SOURCE MATERIAL:
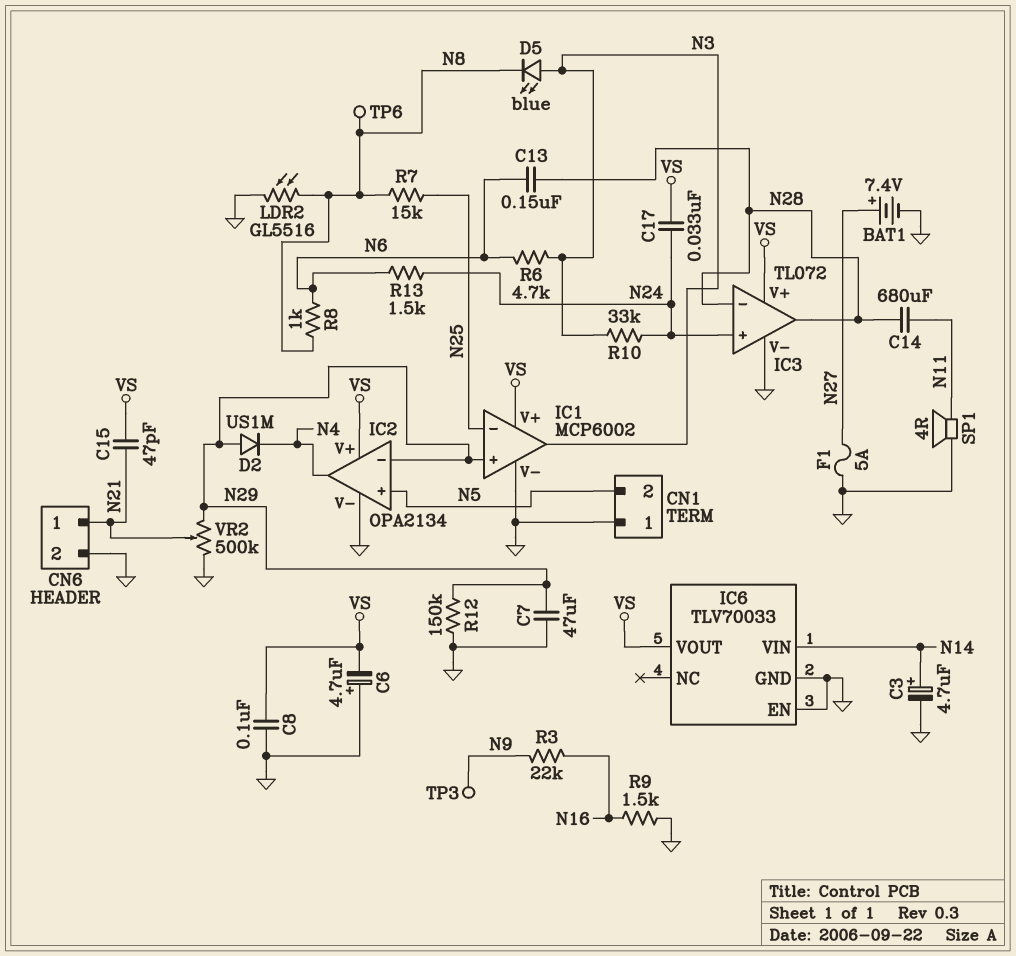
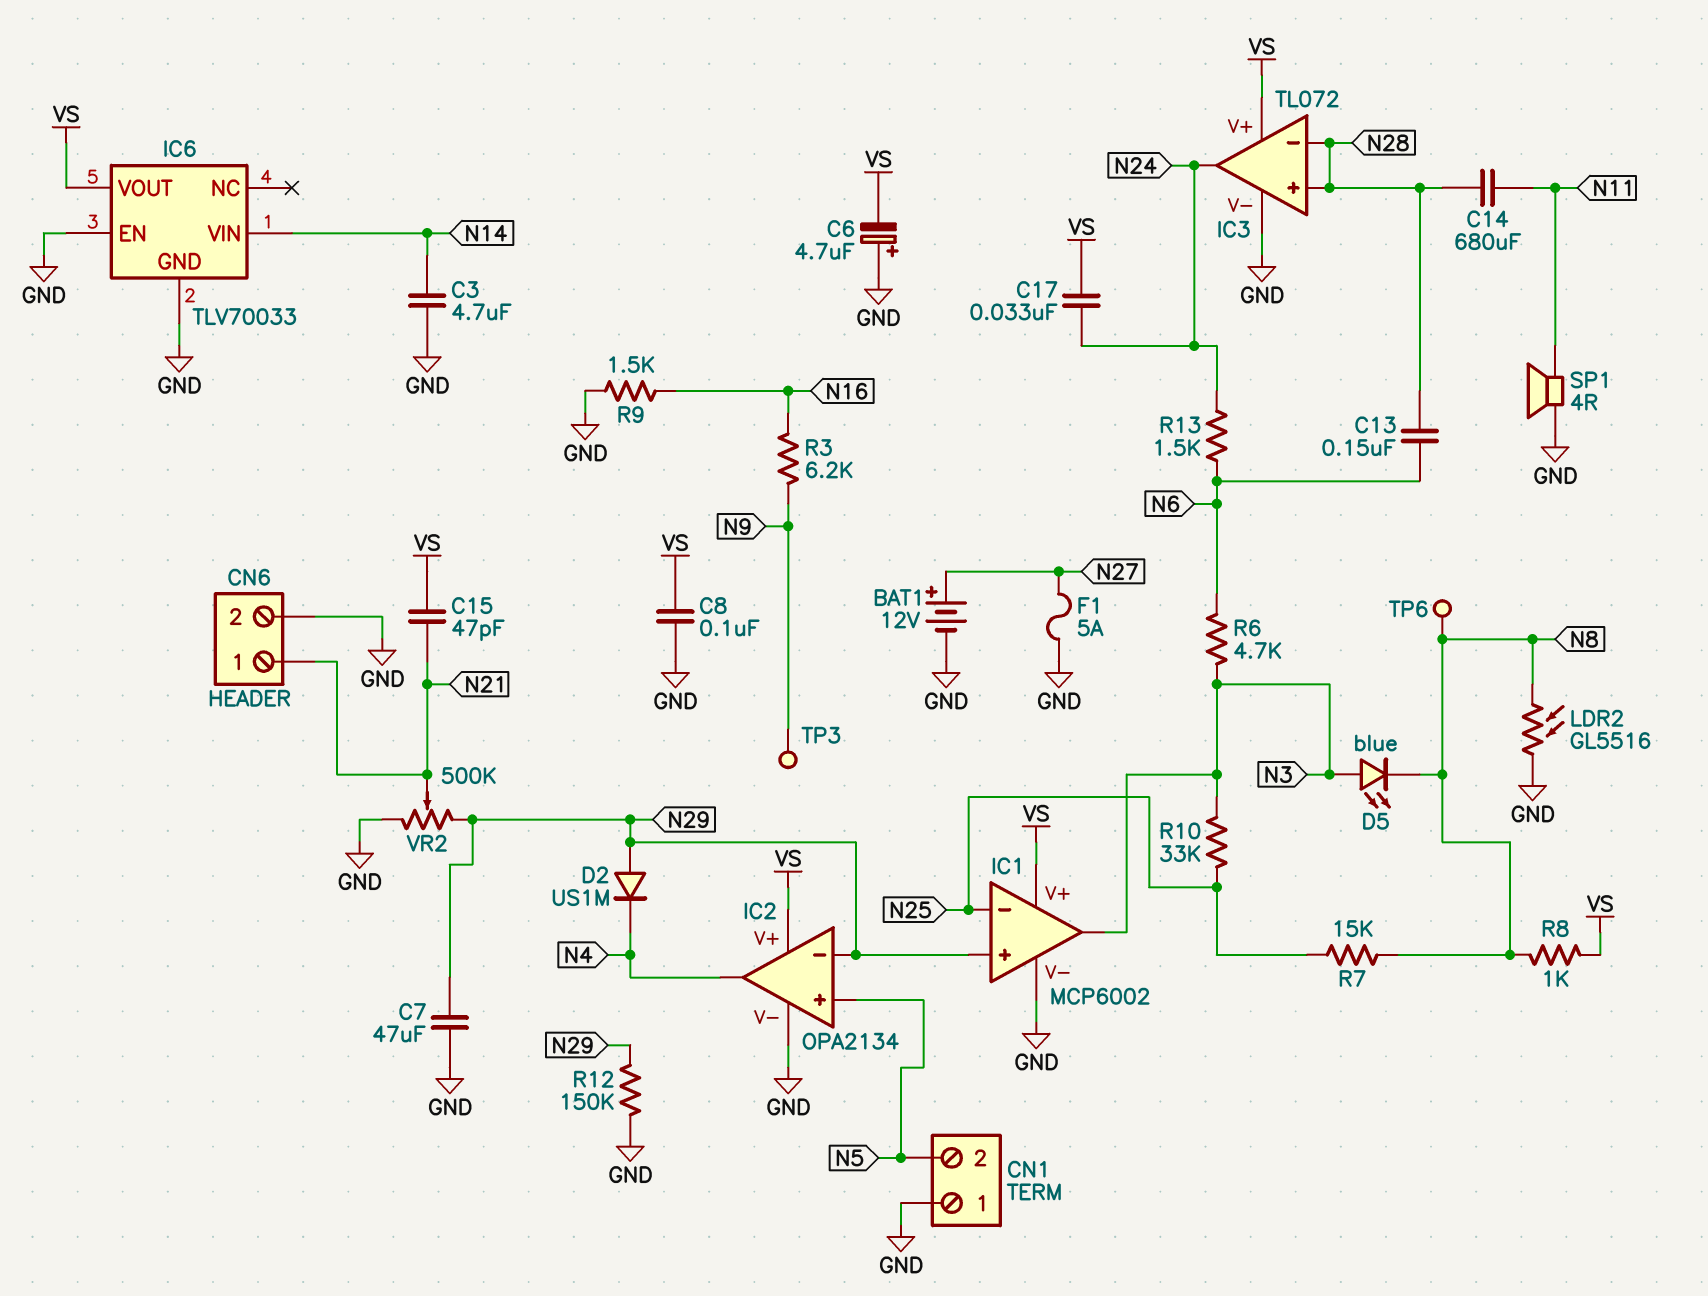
BAT1: 7.4V (plus N27, minus GND) -> 12V (plus N27, minus GND)
C3: 4.7uF (plus N14, minus GND) -> 4.7uF (GND, N14)
IC3 pin in+: N24 -> N28
IC3 pin out: N28 -> N24
R3: 22k (N9, N16) -> 6.2k (N9, N16)
R8: 1k (N6, N8) -> 1k (N8, VS)
R10: 33k (N3, N24) -> 33k (N3, N25)

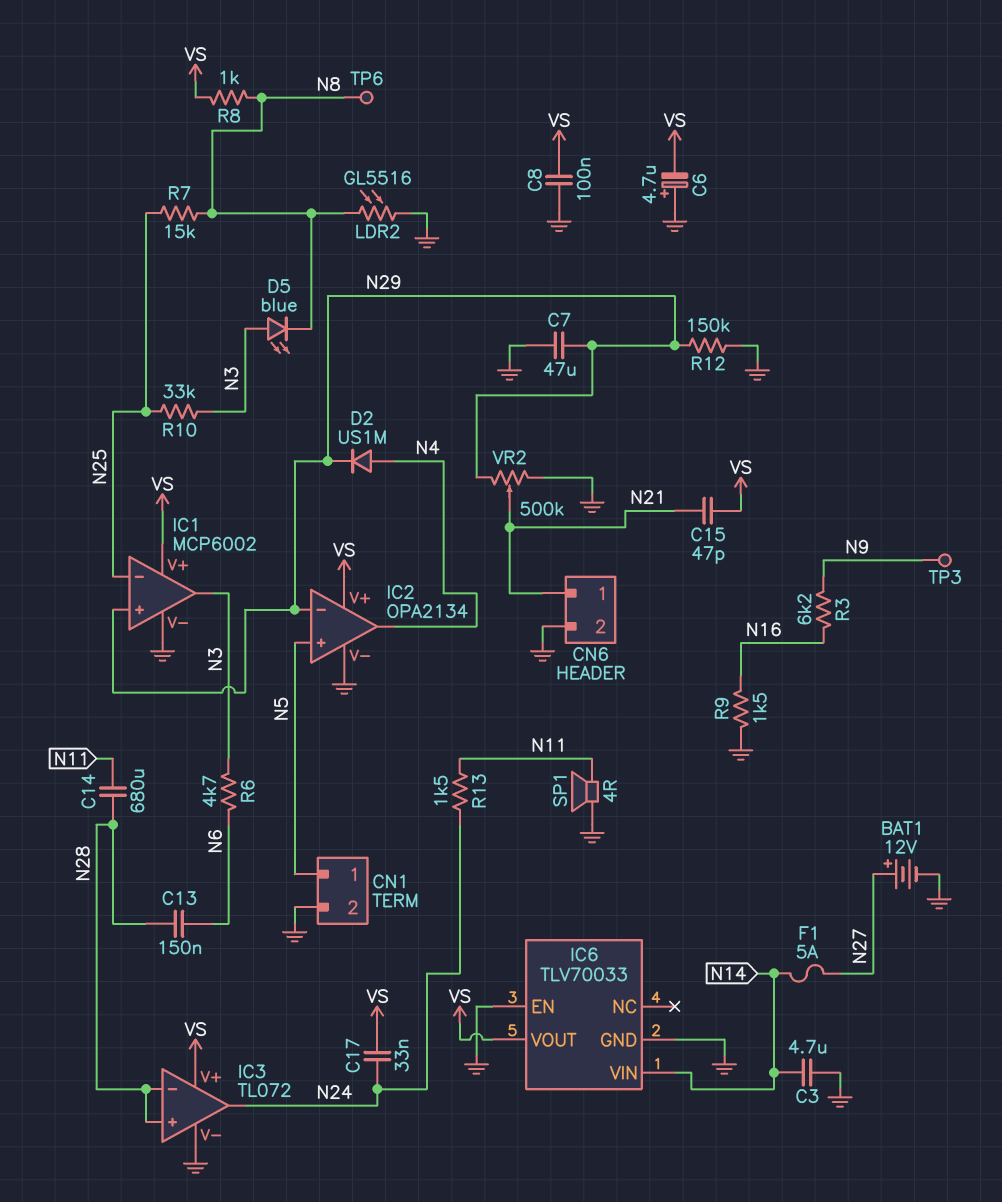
CN1 pin 1: GND -> N5
CN1 pin 2: N5 -> GND
D2: diode US1M (A N29, K N4) -> diode US1M (A N4, K N29)
F1: 5A (GND, N27) -> 5A (N14, N27)
R13: 1.5k (N6, N24) -> 1.5k (N11, N24)

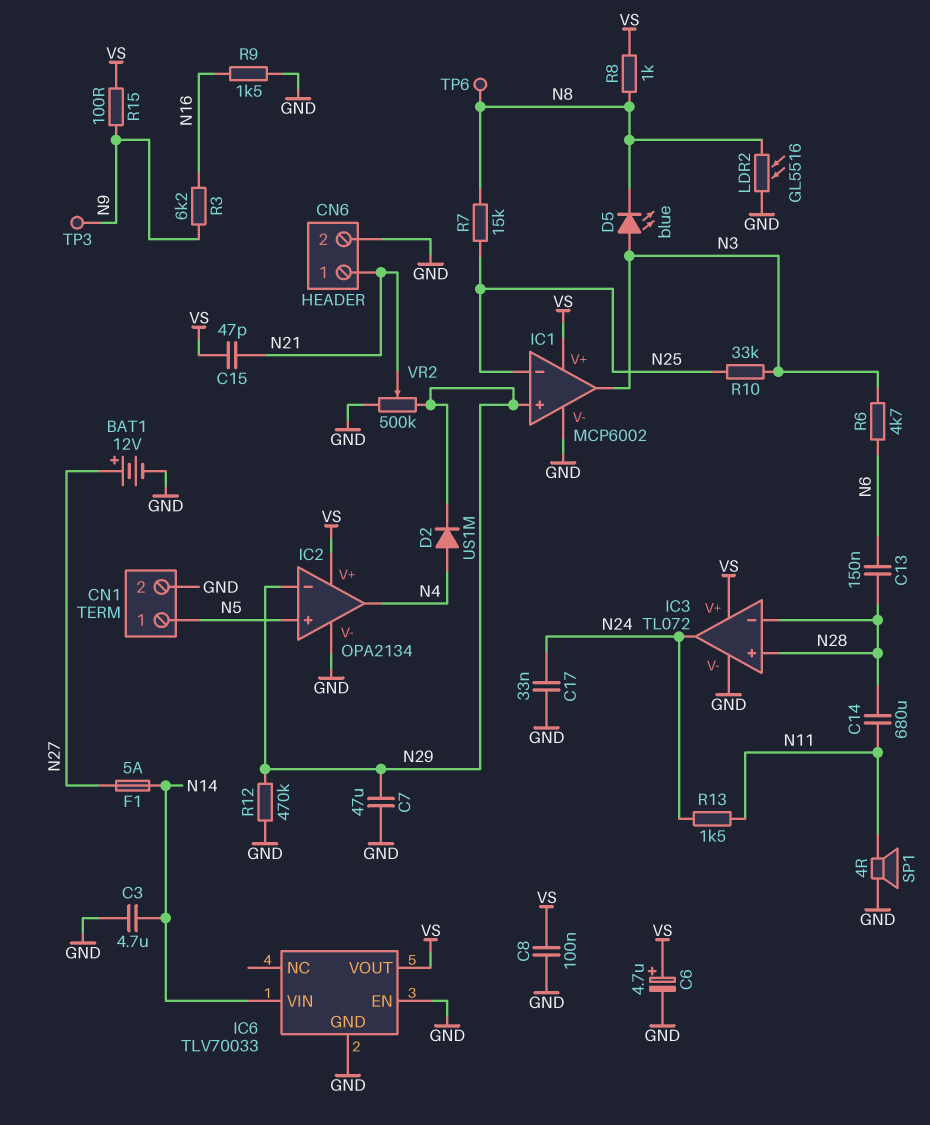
C6: 4.7uF (plus GND, minus VS) -> 4.7uF (plus VS, minus GND)
C17: 33nF (N24, VS) -> 33nF (GND, N24)
R12: 150k (GND, N29) -> 470k (GND, N29)
R15: none -> 100 (N9, VS)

ASSIGNED TASK: If a line of the data contains "minus", copy it out.

FINAL ANSWER:
BAT1: 7.4V (plus N27, minus GND) -> 12V (plus N27, minus GND)
C3: 4.7uF (plus N14, minus GND) -> 4.7uF (GND, N14)
C6: 4.7uF (plus GND, minus VS) -> 4.7uF (plus VS, minus GND)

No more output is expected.